Directions for this task: Go to the line holding "blue tile A4:B4" in the data below and repeat it exactly, then each line after it up to and including the one holding "white brick C1:D2 level 2 -> none". Omit pictures.

Start of Records provided

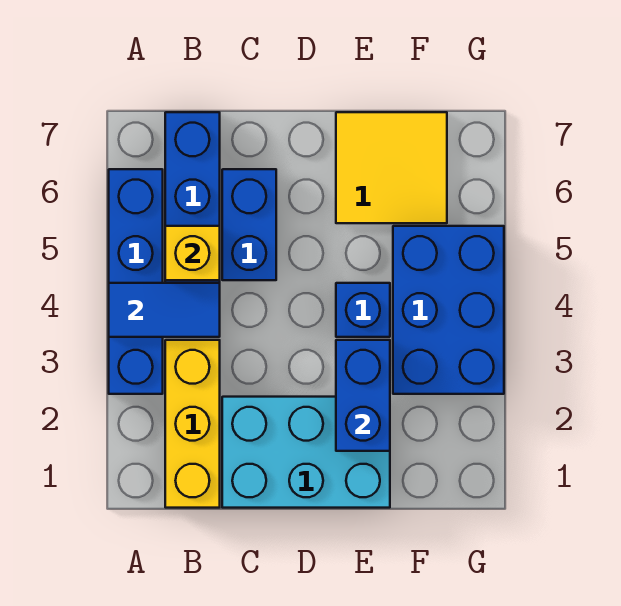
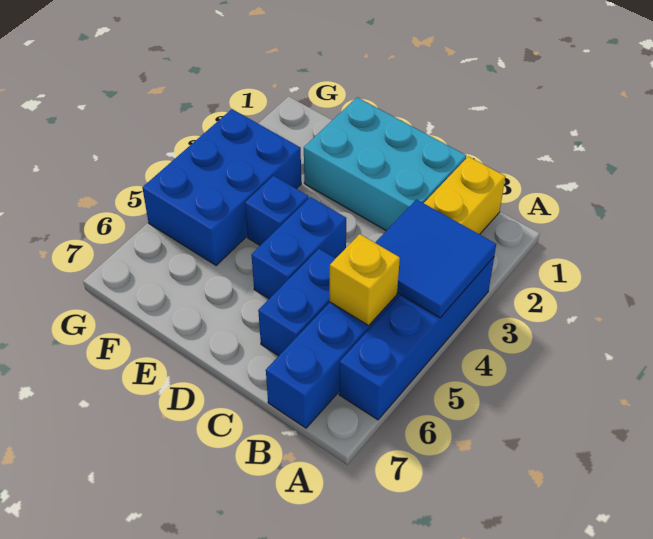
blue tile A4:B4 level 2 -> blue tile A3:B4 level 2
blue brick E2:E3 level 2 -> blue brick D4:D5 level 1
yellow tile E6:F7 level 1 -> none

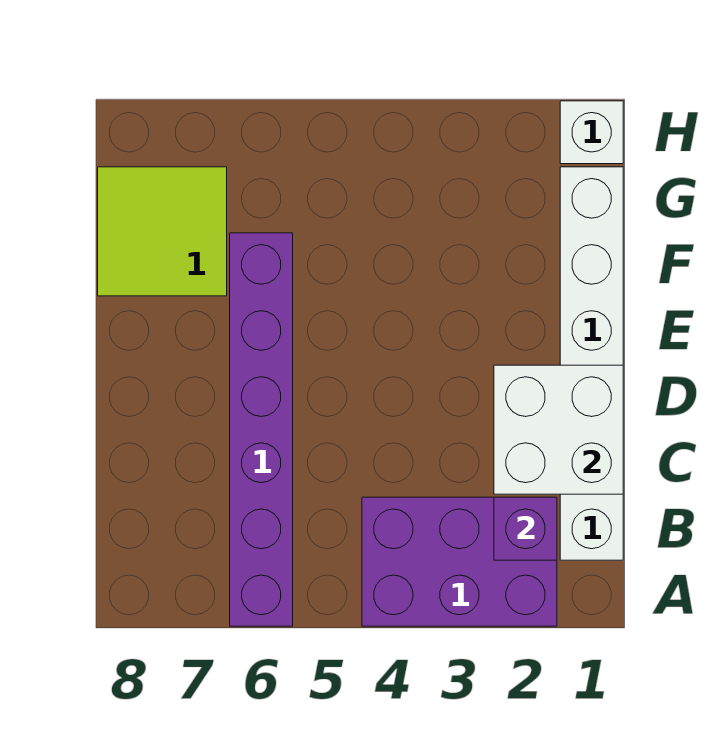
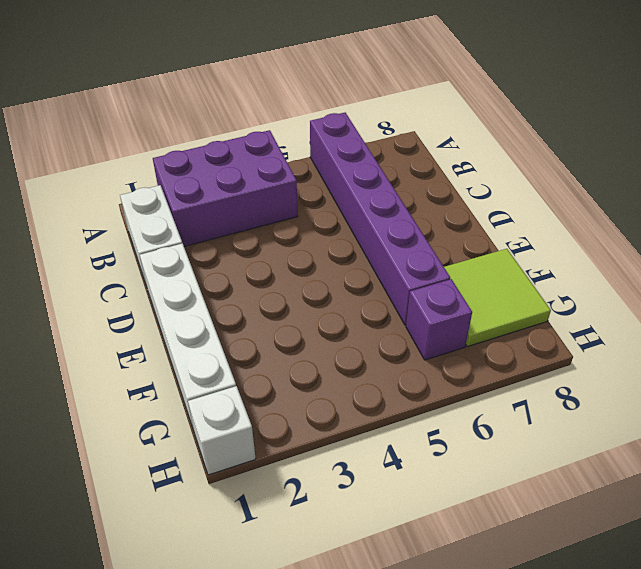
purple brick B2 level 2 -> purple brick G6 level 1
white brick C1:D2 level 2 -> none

End of Records provided
Start of Records provided

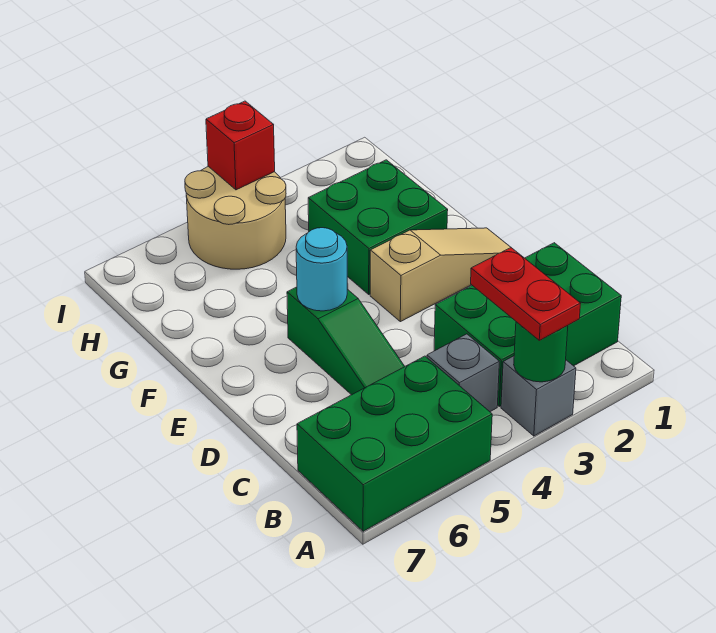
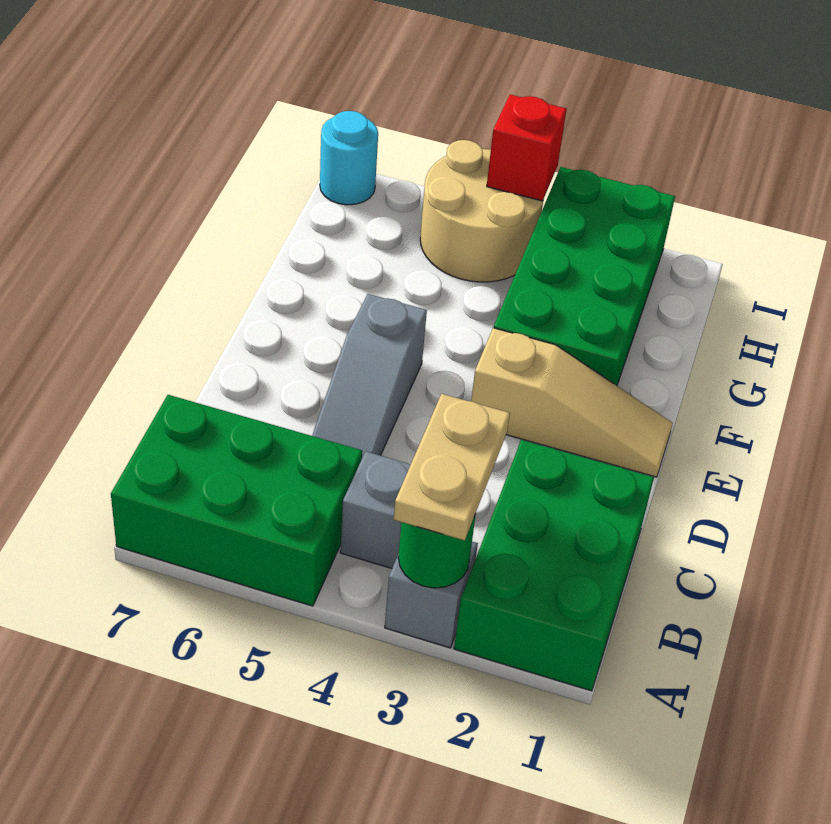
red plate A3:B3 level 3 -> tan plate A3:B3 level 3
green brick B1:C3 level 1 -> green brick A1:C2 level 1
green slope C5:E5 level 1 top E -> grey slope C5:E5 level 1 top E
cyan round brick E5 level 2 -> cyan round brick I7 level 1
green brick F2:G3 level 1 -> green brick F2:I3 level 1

End of Records provided

Answer for the task:
blue tile A4:B4 level 2 -> blue tile A3:B4 level 2
blue brick E2:E3 level 2 -> blue brick D4:D5 level 1
yellow tile E6:F7 level 1 -> none

purple brick B2 level 2 -> purple brick G6 level 1
white brick C1:D2 level 2 -> none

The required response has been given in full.